__TASK BRIEF__
Locate each line below that contains the string "ottava" and copy those lines out.

__Stored data entries__
»»

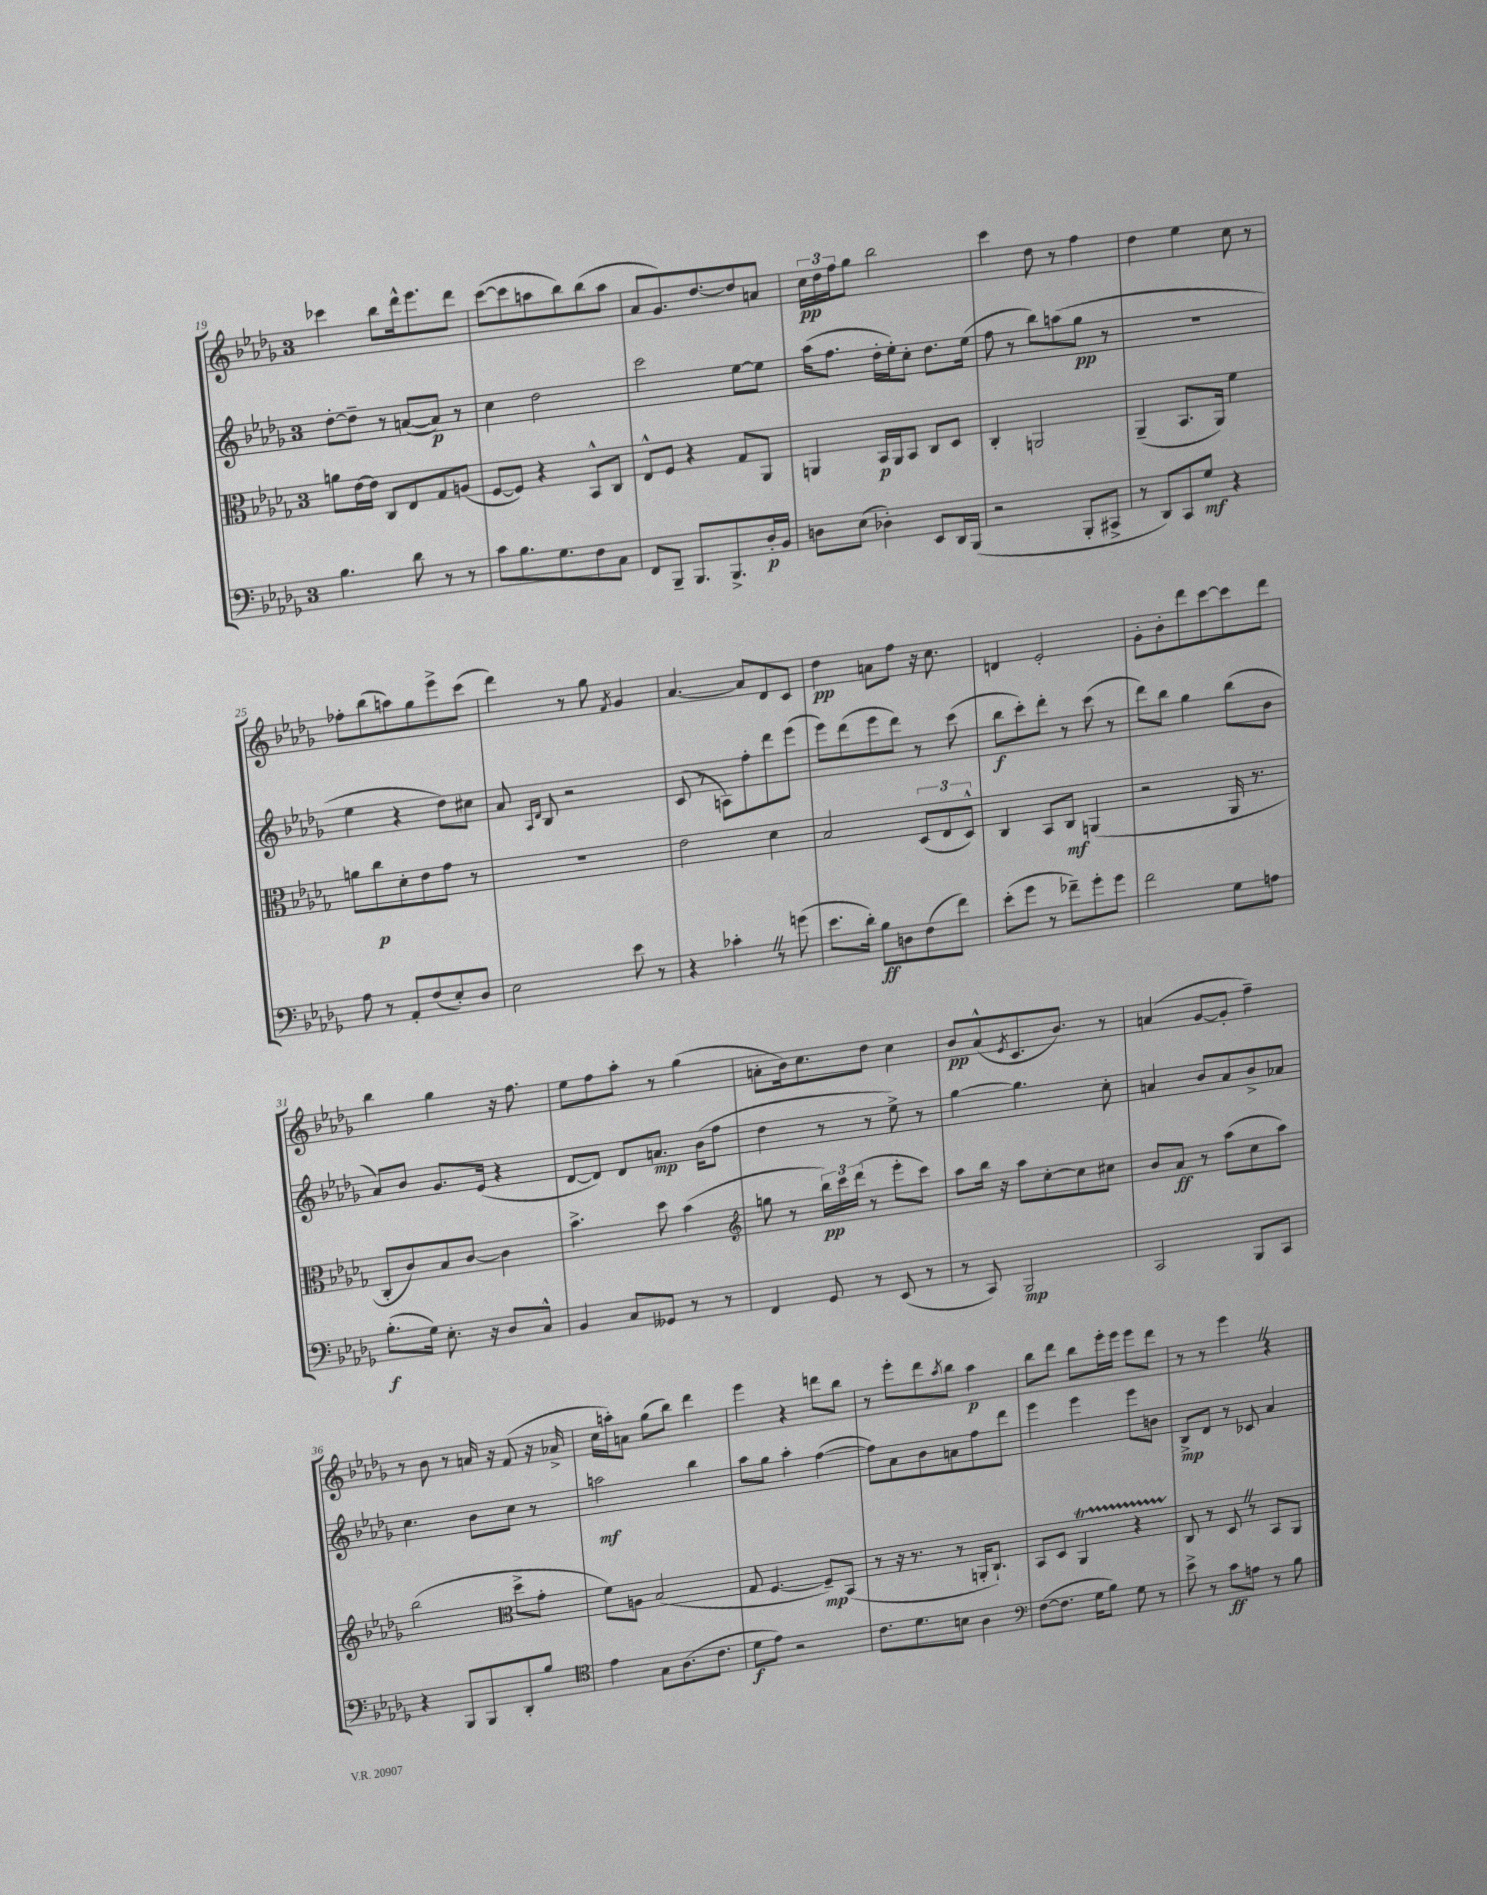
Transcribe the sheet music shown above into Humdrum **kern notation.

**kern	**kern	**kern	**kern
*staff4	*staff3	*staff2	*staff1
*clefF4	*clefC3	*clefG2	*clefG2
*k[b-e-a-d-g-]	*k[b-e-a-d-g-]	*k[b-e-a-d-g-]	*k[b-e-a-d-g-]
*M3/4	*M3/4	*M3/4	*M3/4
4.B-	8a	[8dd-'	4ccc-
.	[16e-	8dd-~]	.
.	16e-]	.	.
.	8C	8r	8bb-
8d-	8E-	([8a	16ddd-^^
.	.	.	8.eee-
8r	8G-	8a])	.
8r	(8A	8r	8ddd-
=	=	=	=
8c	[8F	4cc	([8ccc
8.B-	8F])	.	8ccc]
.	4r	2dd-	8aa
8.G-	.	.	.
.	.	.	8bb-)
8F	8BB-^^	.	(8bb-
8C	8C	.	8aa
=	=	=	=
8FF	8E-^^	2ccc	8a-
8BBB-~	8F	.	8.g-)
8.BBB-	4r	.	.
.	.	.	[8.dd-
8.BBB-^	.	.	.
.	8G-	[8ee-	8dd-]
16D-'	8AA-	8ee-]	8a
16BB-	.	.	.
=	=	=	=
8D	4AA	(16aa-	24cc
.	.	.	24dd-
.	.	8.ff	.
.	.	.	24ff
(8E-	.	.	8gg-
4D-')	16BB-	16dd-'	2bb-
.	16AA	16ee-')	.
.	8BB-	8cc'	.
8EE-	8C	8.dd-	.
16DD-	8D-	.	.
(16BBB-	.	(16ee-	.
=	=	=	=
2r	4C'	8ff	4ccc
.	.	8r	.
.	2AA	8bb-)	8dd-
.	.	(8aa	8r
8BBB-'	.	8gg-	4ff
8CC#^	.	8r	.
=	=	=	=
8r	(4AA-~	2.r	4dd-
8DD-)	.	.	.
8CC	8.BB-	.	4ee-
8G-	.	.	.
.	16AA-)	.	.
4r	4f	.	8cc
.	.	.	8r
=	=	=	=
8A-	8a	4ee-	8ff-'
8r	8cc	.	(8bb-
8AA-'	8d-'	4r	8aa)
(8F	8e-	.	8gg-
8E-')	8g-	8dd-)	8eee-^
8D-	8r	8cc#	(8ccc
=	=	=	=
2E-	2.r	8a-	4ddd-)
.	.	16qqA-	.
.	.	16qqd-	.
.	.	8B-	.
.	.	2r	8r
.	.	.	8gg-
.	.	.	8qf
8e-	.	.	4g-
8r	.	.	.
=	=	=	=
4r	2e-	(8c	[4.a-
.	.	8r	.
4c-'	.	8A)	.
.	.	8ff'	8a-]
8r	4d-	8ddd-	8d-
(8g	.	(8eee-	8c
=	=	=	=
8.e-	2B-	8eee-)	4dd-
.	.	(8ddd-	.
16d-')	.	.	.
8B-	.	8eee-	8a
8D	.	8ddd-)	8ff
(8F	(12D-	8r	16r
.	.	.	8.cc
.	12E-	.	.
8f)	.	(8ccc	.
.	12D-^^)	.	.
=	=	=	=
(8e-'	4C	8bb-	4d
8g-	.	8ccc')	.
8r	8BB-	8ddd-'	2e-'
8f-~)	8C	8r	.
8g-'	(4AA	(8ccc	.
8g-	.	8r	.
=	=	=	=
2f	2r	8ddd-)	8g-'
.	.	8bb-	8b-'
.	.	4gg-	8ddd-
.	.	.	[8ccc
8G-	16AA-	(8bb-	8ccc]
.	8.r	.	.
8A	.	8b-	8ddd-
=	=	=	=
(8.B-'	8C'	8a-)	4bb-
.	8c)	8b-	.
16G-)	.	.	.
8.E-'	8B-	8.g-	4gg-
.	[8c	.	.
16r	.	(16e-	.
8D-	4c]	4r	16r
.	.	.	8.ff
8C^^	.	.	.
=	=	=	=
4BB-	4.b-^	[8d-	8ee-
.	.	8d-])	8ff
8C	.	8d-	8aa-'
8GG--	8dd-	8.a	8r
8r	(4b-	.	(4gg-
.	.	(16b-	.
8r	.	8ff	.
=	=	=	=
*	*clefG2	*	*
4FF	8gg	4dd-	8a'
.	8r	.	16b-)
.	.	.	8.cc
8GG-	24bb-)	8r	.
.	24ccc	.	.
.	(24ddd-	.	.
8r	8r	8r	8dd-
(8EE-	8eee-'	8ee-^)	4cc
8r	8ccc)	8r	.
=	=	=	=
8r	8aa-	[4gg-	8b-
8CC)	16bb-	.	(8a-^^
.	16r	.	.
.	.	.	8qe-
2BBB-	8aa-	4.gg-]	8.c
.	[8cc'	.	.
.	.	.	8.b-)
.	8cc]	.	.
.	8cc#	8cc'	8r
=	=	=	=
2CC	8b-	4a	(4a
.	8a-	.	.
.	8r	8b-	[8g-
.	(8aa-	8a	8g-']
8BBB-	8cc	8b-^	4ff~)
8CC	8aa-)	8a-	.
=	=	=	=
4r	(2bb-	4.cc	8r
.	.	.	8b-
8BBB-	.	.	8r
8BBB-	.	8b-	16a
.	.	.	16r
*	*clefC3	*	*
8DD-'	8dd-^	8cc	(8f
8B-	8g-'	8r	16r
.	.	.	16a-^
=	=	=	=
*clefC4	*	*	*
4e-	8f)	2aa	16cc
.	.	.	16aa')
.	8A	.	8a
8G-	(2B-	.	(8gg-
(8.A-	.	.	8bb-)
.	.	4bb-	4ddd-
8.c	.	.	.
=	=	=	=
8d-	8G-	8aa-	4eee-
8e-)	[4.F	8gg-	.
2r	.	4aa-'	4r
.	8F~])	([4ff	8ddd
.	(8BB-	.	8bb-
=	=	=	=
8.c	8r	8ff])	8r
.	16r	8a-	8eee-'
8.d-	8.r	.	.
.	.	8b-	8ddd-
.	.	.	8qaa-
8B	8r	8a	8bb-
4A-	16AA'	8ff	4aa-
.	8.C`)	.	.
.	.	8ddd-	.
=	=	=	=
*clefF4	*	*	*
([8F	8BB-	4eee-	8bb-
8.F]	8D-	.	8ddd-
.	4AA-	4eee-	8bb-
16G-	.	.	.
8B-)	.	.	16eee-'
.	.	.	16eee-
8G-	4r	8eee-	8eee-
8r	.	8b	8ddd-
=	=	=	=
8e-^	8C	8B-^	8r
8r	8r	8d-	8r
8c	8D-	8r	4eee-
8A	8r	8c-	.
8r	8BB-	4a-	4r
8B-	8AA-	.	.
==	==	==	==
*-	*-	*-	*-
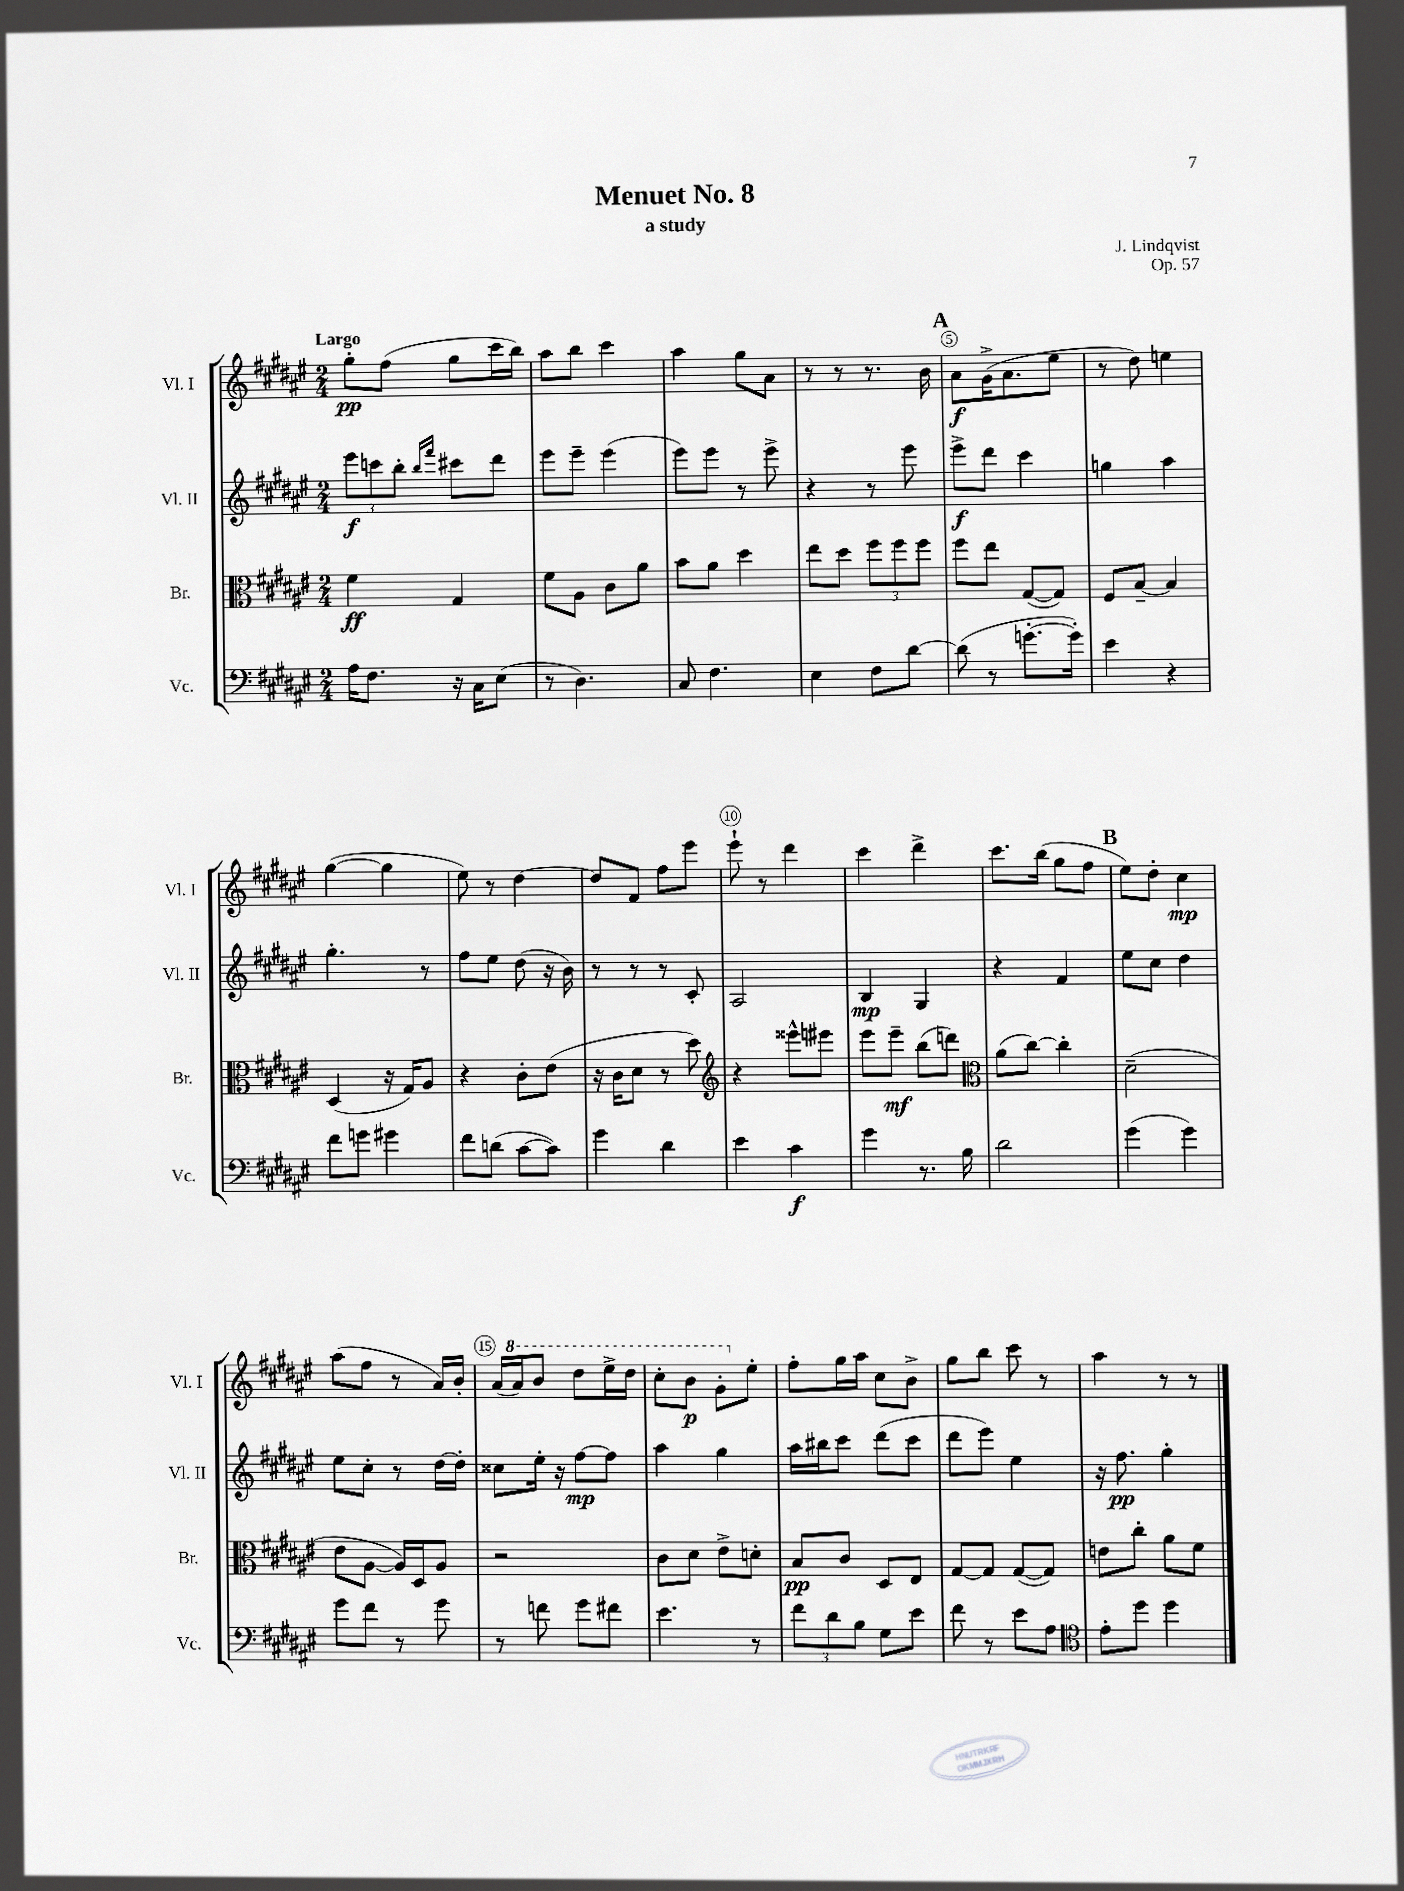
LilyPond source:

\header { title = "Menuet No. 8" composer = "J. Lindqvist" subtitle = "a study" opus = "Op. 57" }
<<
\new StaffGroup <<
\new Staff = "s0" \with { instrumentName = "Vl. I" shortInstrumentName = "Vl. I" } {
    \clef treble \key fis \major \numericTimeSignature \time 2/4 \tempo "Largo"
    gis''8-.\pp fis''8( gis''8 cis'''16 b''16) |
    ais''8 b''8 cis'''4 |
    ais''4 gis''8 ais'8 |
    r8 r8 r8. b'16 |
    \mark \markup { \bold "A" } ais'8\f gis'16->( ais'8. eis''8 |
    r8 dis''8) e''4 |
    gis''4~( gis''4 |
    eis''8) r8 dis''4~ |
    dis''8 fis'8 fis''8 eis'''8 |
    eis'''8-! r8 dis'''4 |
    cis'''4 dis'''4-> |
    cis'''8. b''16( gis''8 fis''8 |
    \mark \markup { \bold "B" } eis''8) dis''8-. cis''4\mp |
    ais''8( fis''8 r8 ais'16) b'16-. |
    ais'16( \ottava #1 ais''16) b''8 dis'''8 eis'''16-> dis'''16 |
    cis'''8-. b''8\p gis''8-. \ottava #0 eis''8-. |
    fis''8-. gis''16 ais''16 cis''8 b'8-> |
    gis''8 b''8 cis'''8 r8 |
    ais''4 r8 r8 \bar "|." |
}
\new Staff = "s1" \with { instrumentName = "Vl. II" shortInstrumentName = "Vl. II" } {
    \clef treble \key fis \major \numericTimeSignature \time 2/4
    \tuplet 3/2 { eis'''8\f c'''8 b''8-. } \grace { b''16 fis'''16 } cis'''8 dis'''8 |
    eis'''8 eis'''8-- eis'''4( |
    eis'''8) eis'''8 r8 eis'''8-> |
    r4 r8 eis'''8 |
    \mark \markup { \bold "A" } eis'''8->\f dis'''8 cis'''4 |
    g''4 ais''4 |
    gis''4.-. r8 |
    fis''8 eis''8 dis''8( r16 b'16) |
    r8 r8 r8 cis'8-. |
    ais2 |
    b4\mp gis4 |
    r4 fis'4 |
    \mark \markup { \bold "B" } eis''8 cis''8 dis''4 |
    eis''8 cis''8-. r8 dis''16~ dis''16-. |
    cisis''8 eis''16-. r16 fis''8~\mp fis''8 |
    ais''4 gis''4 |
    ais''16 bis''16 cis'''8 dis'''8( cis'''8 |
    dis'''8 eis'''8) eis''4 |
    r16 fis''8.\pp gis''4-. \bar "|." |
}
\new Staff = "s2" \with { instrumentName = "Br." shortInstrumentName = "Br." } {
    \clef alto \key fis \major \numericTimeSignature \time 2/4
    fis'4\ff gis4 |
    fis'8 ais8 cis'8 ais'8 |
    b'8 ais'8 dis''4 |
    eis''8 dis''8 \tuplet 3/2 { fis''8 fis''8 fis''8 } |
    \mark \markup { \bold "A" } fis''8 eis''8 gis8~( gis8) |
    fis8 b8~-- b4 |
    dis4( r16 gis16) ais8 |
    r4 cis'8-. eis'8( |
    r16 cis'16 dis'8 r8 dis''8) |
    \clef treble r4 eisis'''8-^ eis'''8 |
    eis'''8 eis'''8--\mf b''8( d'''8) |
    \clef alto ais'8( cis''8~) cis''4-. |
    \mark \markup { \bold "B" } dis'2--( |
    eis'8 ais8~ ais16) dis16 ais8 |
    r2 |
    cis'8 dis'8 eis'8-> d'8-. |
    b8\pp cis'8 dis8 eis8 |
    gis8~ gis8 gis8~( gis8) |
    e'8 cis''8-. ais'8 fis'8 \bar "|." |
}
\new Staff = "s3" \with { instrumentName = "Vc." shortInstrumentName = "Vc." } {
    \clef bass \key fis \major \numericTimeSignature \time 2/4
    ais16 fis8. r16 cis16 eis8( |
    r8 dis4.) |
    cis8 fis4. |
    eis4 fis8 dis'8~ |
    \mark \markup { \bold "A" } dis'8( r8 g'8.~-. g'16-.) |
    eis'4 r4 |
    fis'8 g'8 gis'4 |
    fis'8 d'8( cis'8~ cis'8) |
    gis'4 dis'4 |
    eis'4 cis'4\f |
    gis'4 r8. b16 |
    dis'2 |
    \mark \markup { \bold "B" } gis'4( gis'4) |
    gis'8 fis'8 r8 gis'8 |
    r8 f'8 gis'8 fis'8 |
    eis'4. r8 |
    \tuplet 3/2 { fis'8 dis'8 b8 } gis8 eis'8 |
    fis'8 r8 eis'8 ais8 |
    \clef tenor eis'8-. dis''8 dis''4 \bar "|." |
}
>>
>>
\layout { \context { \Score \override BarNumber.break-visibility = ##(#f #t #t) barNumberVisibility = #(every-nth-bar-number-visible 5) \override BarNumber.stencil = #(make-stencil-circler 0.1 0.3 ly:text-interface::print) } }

««

__EXERCISE SOLUTION__
    ais'16( \ottava #1 ais''16) b''8 dis'''8 eis'''16-> dis'''16 |
    cis'''8-. b''8\p gis''8-. \ottava #0 eis''8-. |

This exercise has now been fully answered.